• [Dataset records]:

============================================================

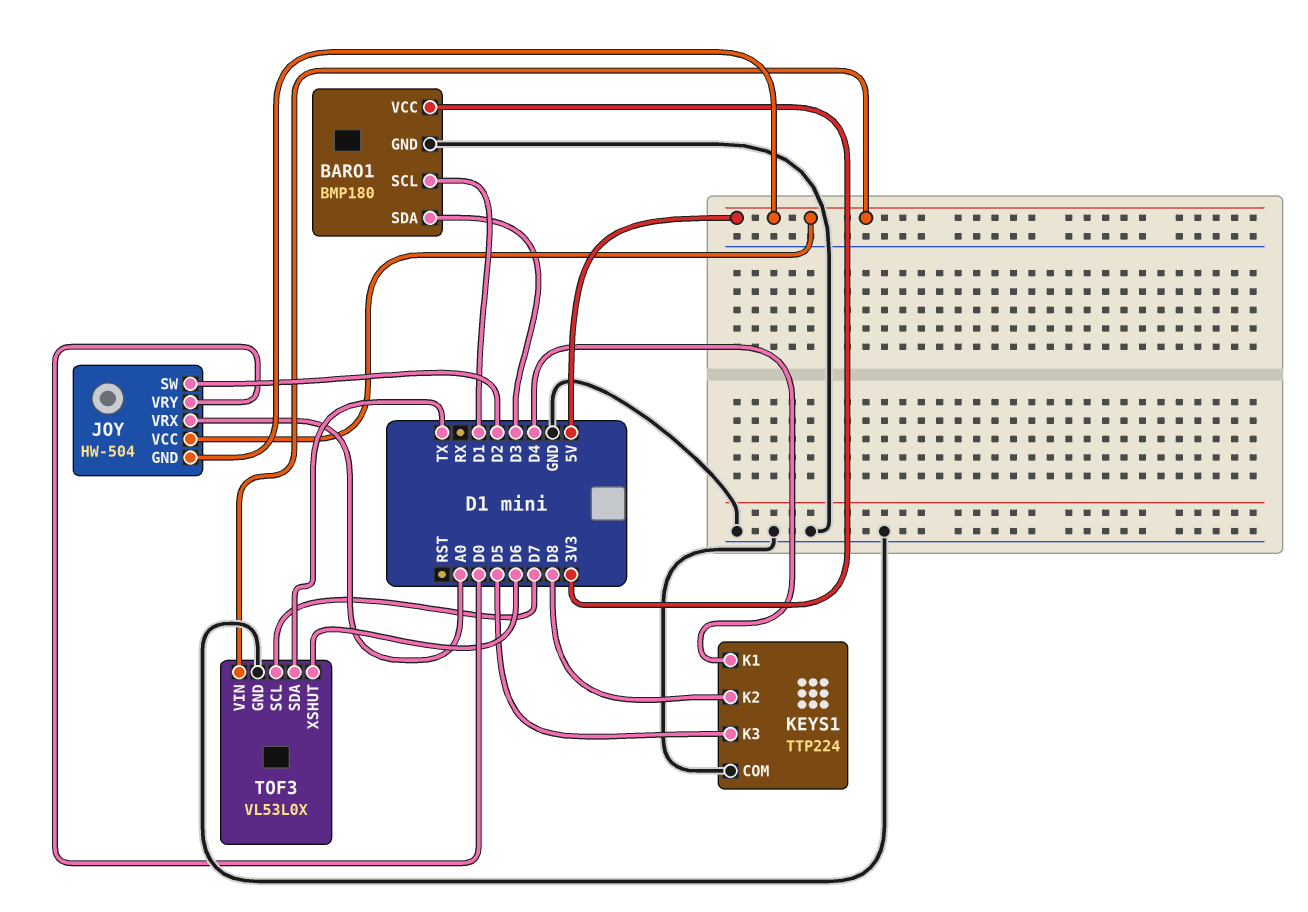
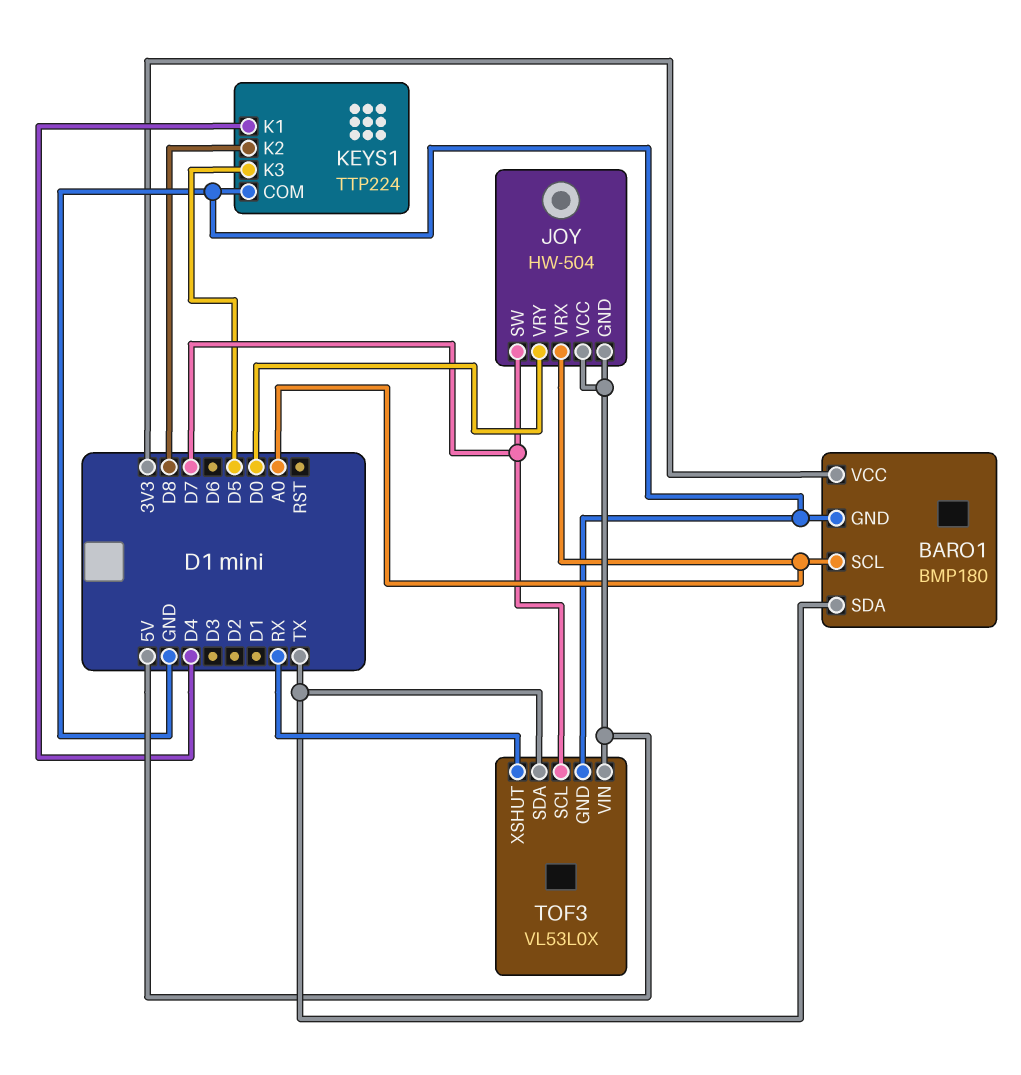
BARO1 pin SCL: D1 -> A0
BARO1 pin SDA: D3 -> TX
JOY pin SW: D2 -> D7
TOF3 pin XSHUT: D6 -> RX

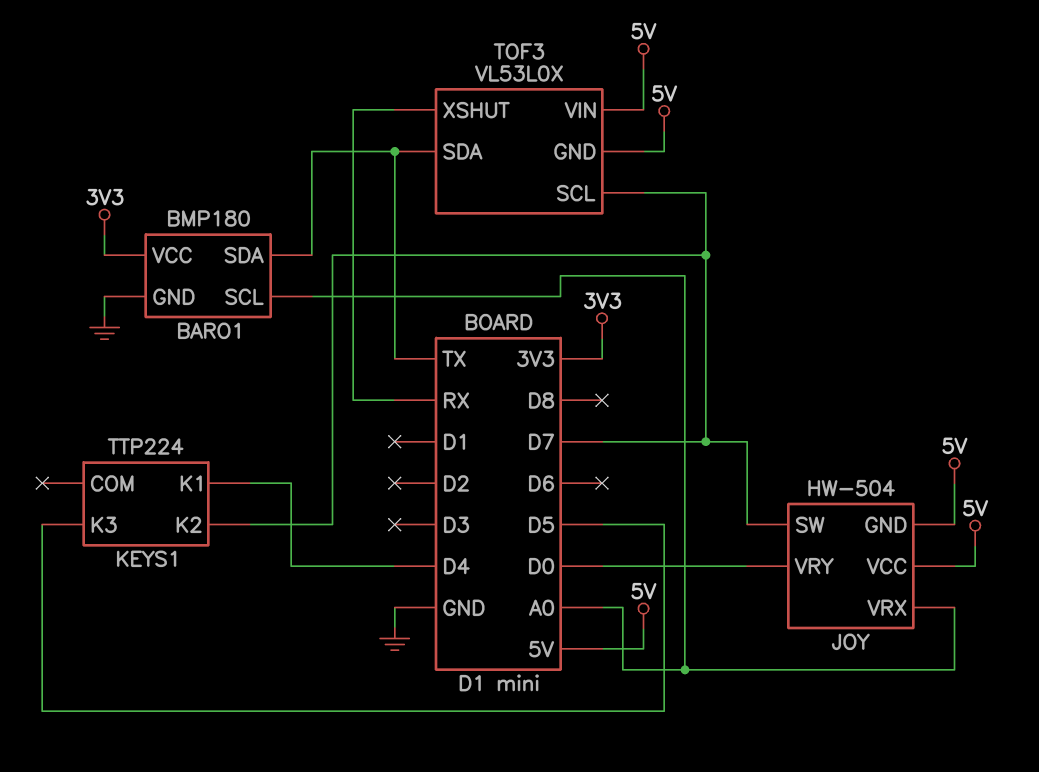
KEYS1 pin COM: GND -> none
KEYS1 pin K2: D8 -> D7
TOF3 pin GND: GND -> 5V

============================================================

• [To do]: What is needed is an exact printout of all the entries, without the pictures.

• [Response below]:
BARO1 pin SCL: D1 -> A0
BARO1 pin SDA: D3 -> TX
JOY pin SW: D2 -> D7
TOF3 pin XSHUT: D6 -> RX

KEYS1 pin COM: GND -> none
KEYS1 pin K2: D8 -> D7
TOF3 pin GND: GND -> 5V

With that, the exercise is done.